─── GIVEN ENTRIES

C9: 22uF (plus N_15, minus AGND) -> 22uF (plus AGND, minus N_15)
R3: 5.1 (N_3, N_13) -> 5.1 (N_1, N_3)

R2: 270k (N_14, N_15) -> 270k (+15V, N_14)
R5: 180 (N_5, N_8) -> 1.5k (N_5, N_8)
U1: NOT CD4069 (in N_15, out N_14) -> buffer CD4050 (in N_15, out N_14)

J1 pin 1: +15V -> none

──────

* [REQUIRED WORK] Every line of the data above should be copied exactly.

* [EXERCISE OUTPUT]
C9: 22uF (plus N_15, minus AGND) -> 22uF (plus AGND, minus N_15)
R3: 5.1 (N_3, N_13) -> 5.1 (N_1, N_3)

R2: 270k (N_14, N_15) -> 270k (+15V, N_14)
R5: 180 (N_5, N_8) -> 1.5k (N_5, N_8)
U1: NOT CD4069 (in N_15, out N_14) -> buffer CD4050 (in N_15, out N_14)

J1 pin 1: +15V -> none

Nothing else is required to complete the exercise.